Required work:
Copy out every line in the rows below word for word, leaving out the pictures.
----------
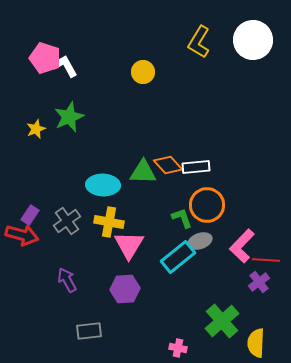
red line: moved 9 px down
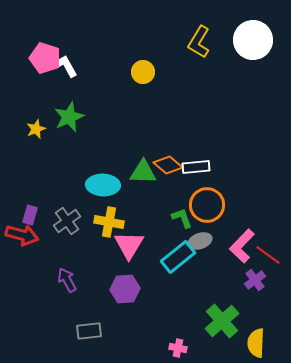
orange diamond: rotated 8 degrees counterclockwise
purple rectangle: rotated 18 degrees counterclockwise
red line: moved 2 px right, 5 px up; rotated 32 degrees clockwise
purple cross: moved 4 px left, 2 px up
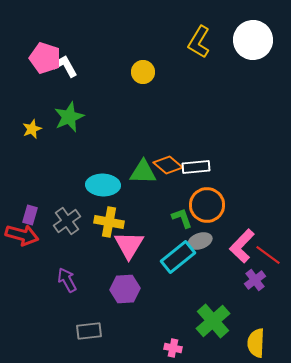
yellow star: moved 4 px left
green cross: moved 9 px left
pink cross: moved 5 px left
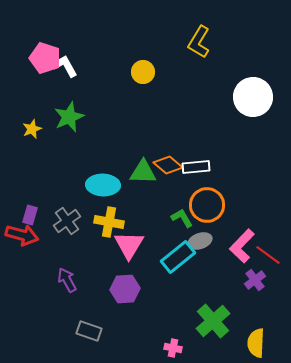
white circle: moved 57 px down
green L-shape: rotated 10 degrees counterclockwise
gray rectangle: rotated 25 degrees clockwise
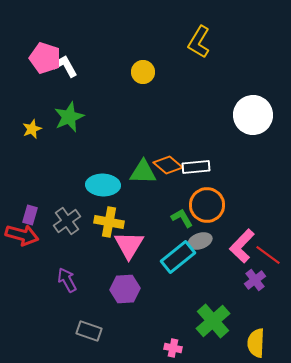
white circle: moved 18 px down
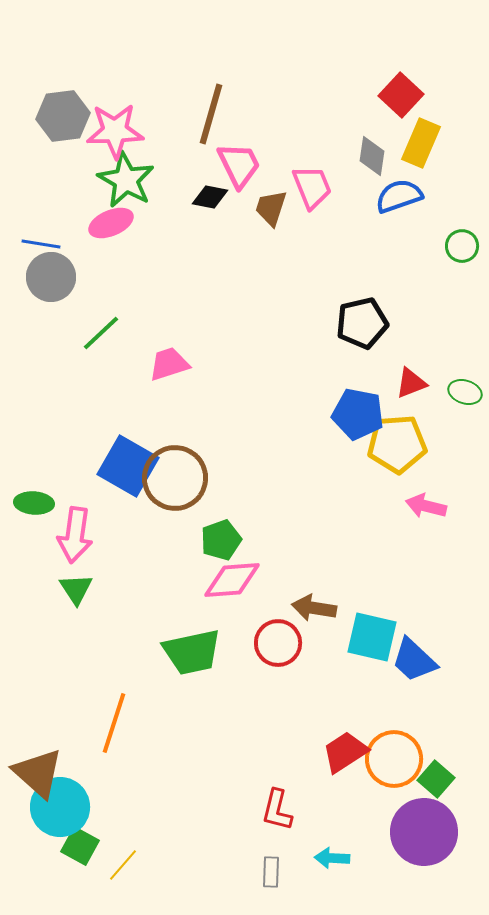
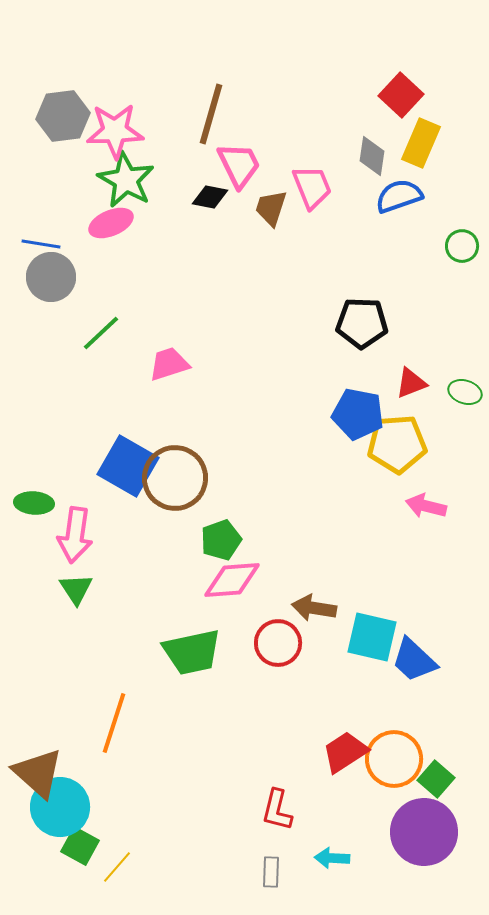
black pentagon at (362, 323): rotated 15 degrees clockwise
yellow line at (123, 865): moved 6 px left, 2 px down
----------
Complete output:
red line: moved 9 px down
orange diamond: rotated 8 degrees counterclockwise
purple rectangle: rotated 18 degrees counterclockwise
red line: moved 2 px right, 5 px up; rotated 32 degrees clockwise
purple cross: moved 4 px left, 2 px up
yellow star: moved 4 px left
green cross: moved 9 px left
pink cross: moved 5 px left
white circle: moved 57 px down
green L-shape: rotated 10 degrees counterclockwise
gray rectangle: rotated 25 degrees clockwise
white circle: moved 18 px down
black pentagon at (362, 323): rotated 15 degrees clockwise
yellow line at (123, 865): moved 6 px left, 2 px down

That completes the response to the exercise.